START DATA TO PROCESS

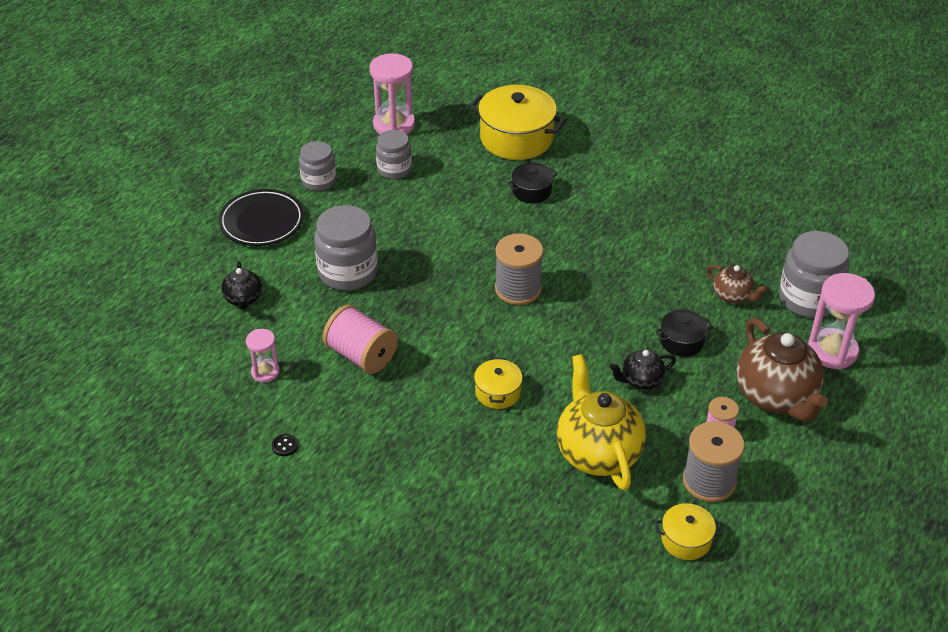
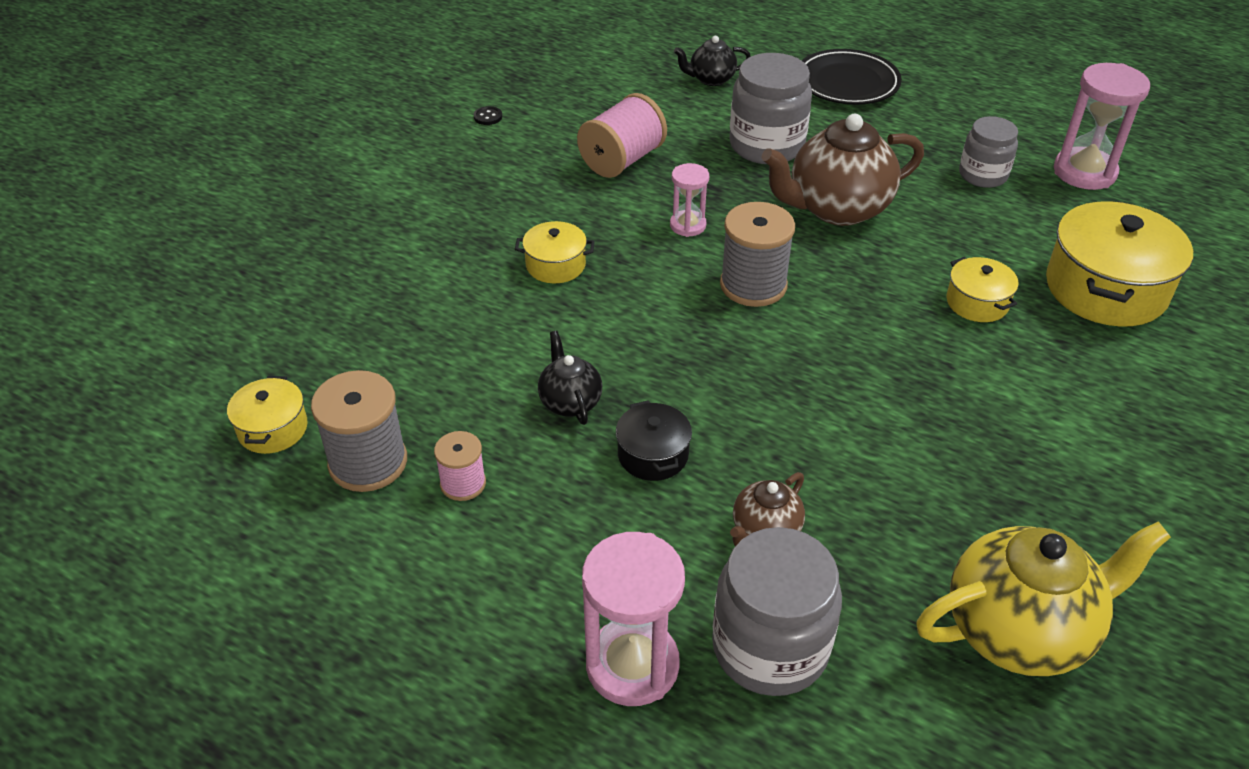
camera: 90 degrees right, 0 degrees up
(265, 372) = (597, 99): pink hourglass -> pink hourglass (688, 225)
(319, 181) = (937, 117): grey jar -> none
(531, 191) = (977, 302): black pot -> yellow pot
(598, 453) = (440, 351): yellow teapot -> yellow teapot (1019, 630)
(776, 396) = (526, 564): brown teapot -> brown teapot (837, 208)

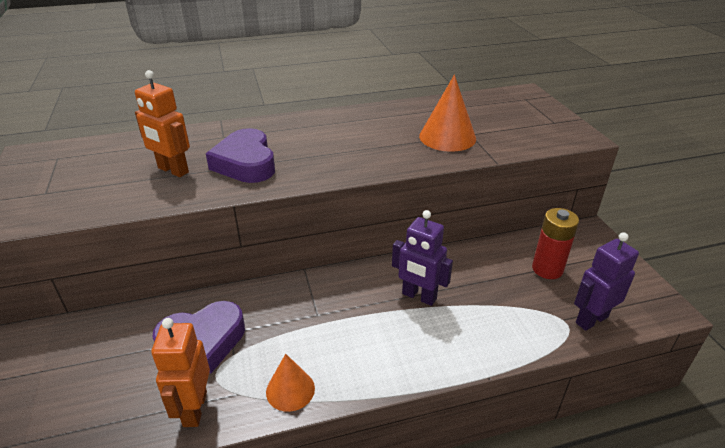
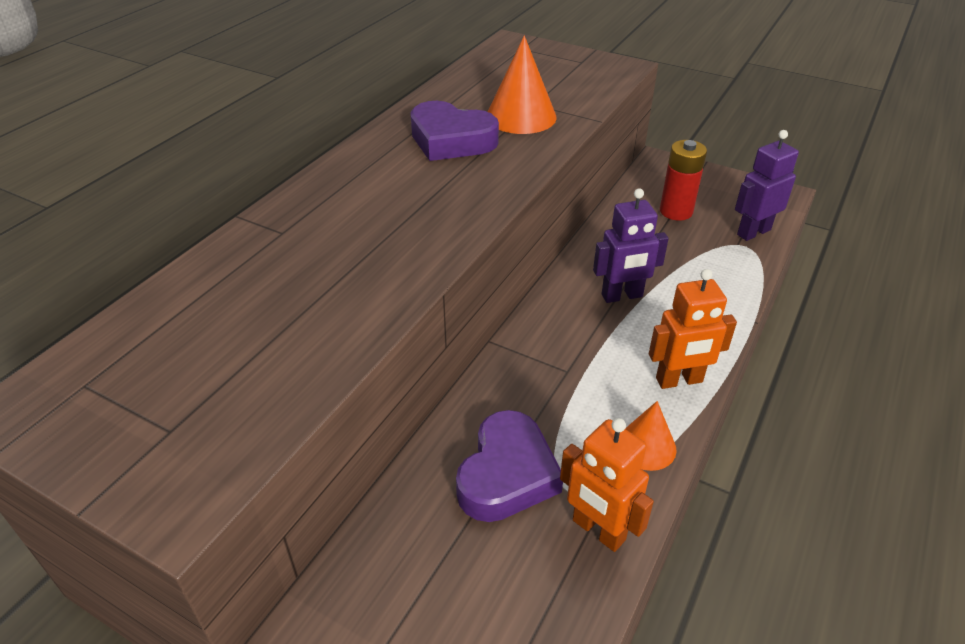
camera: 45 degrees left, 5 degrees up
(173, 170) = (298, 301): orange robot -> orange robot (679, 380)
(246, 163) = (371, 245): purple heart -> purple heart (451, 140)
(591, 319) = (753, 232): purple robot -> purple robot turned 45 degrees clockwise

END DATA TO PROCESS

> **PROBLEM TO SOLVE**: The records above are to be duplicated exactly, pictures left out.

> **WRITTEN RESPONSE**:
camera: 90 degrees right, 0 degrees up
(265, 372) = (597, 99): pink hourglass -> pink hourglass (688, 225)
(319, 181) = (937, 117): grey jar -> none
(531, 191) = (977, 302): black pot -> yellow pot
(598, 453) = (440, 351): yellow teapot -> yellow teapot (1019, 630)
(776, 396) = (526, 564): brown teapot -> brown teapot (837, 208)

camera: 45 degrees left, 5 degrees up
(173, 170) = (298, 301): orange robot -> orange robot (679, 380)
(246, 163) = (371, 245): purple heart -> purple heart (451, 140)
(591, 319) = (753, 232): purple robot -> purple robot turned 45 degrees clockwise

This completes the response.